[Recorded data]
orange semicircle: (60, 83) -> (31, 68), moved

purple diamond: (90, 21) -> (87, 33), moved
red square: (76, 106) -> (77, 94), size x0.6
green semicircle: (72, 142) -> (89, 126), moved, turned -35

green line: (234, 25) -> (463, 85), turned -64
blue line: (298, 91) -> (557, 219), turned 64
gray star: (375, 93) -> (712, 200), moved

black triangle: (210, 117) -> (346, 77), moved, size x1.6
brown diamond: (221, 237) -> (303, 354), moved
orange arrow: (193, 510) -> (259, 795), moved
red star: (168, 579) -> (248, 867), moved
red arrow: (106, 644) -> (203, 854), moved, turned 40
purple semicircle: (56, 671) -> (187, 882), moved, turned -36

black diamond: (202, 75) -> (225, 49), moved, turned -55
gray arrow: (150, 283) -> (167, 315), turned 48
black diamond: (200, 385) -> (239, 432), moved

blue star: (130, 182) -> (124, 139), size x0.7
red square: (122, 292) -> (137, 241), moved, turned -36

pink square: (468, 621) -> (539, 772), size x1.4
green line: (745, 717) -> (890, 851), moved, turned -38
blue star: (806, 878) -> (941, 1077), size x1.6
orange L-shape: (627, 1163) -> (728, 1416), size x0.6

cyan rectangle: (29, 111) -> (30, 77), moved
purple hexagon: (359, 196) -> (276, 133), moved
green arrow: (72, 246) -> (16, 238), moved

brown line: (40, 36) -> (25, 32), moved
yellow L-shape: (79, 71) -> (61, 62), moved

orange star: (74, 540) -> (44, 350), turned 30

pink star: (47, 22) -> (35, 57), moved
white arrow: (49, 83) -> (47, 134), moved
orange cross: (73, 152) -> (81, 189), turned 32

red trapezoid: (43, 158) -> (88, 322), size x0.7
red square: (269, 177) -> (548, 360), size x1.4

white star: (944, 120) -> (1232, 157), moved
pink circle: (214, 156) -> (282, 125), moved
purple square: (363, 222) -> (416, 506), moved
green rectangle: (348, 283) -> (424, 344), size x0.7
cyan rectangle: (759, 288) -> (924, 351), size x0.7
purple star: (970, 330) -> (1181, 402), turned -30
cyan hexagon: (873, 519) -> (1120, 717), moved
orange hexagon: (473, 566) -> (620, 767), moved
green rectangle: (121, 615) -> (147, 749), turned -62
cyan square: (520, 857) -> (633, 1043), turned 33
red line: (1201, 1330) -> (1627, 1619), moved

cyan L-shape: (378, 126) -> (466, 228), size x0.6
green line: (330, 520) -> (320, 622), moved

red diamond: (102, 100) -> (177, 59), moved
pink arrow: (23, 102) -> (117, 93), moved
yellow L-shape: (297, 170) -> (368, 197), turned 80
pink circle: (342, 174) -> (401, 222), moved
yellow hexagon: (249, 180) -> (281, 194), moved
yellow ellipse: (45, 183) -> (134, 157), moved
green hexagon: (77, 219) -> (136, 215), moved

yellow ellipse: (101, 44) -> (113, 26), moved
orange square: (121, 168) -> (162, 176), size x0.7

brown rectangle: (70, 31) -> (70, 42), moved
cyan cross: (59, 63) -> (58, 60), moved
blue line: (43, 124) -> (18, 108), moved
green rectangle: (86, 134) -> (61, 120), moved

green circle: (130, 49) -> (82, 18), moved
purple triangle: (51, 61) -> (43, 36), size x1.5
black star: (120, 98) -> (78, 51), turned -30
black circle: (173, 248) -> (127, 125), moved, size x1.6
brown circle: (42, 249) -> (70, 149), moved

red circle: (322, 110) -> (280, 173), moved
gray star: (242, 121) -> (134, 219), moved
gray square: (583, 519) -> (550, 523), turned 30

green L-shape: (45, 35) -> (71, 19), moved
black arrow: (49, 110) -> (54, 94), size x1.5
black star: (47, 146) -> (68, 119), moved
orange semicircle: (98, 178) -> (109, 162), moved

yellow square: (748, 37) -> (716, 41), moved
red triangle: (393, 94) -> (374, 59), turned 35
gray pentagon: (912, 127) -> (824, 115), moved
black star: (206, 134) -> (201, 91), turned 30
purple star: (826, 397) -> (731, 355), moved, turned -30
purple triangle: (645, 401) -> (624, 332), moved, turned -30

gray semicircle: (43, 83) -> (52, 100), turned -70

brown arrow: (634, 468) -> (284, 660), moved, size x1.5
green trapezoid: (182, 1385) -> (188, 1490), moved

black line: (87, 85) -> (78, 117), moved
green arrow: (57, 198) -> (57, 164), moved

[BRIEF]
In the records above, find each line with the word "shape" and copy it.

[TASK SOLUTION]
orange L-shape: (627, 1163) -> (728, 1416), size x0.6
yellow L-shape: (79, 71) -> (61, 62), moved
cyan L-shape: (378, 126) -> (466, 228), size x0.6
yellow L-shape: (297, 170) -> (368, 197), turned 80
green L-shape: (45, 35) -> (71, 19), moved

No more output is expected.